▶ _TASK PROMPT_
Repeat these records exactly, pictures excluded.

━━━━━ DATA EXTRACTS

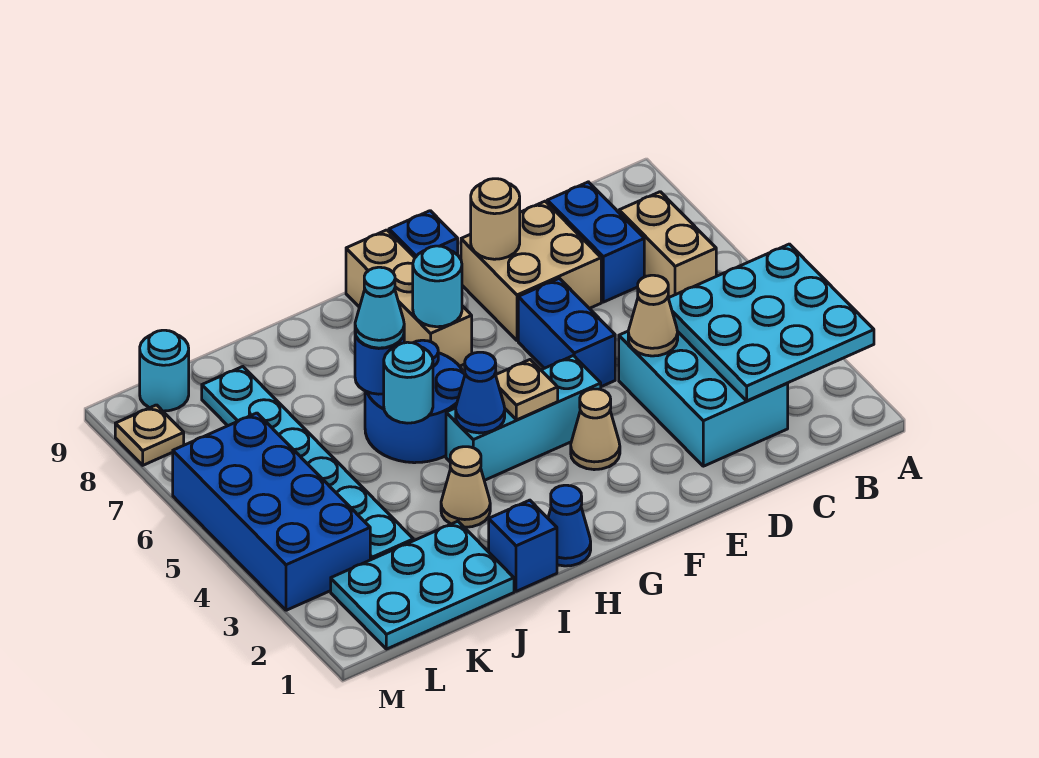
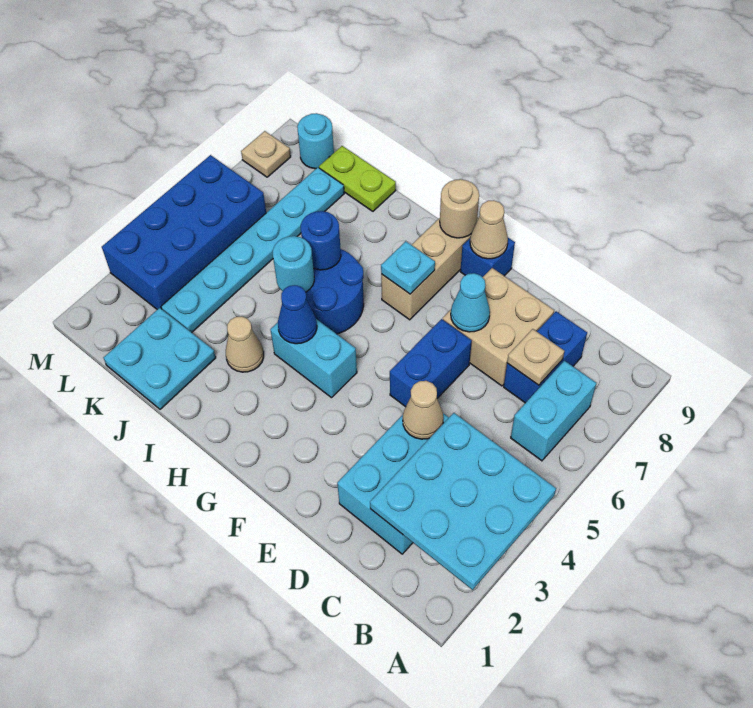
tan 1x2 brick [619,192,716,298] -> cyan 1x2 brick [511,361,596,461]
tan 1x1 round brick [471,179,520,259] -> tan 1x1 round brick moved to [440,179,479,238]
tan 1x1 cone [571,389,620,470] -> tan 1x1 cone moved to [470,200,508,259]
cyan 1x3 brick [446,356,601,480] -> cyan 1x2 brick [270,319,357,398]
tan 1x1 plate [496,360,558,420] -> tan 1x1 plate moved to [507,329,564,385]
cyan 1x1 round brick [413,246,462,327] -> cyan 1x1 plate [381,241,435,294]
blue 1x1 cone [548,485,591,566] -> none
blue 1x1 brick [489,500,557,591] -> none
cyan 1x1 cone [355,267,404,348] -> cyan 1x1 cone moved to [451,273,490,332]
cyan 2x3 plate [331,521,514,649] -> cyan 2x2 plate [103,308,216,409]
none -> lime 1x2 plate [319,146,396,211]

━━━━━━━━━━

▶ _ANSWER AREA_
tan 1x2 brick [619,192,716,298] -> cyan 1x2 brick [511,361,596,461]
tan 1x1 round brick [471,179,520,259] -> tan 1x1 round brick moved to [440,179,479,238]
tan 1x1 cone [571,389,620,470] -> tan 1x1 cone moved to [470,200,508,259]
cyan 1x3 brick [446,356,601,480] -> cyan 1x2 brick [270,319,357,398]
tan 1x1 plate [496,360,558,420] -> tan 1x1 plate moved to [507,329,564,385]
cyan 1x1 round brick [413,246,462,327] -> cyan 1x1 plate [381,241,435,294]
blue 1x1 cone [548,485,591,566] -> none
blue 1x1 brick [489,500,557,591] -> none
cyan 1x1 cone [355,267,404,348] -> cyan 1x1 cone moved to [451,273,490,332]
cyan 2x3 plate [331,521,514,649] -> cyan 2x2 plate [103,308,216,409]
none -> lime 1x2 plate [319,146,396,211]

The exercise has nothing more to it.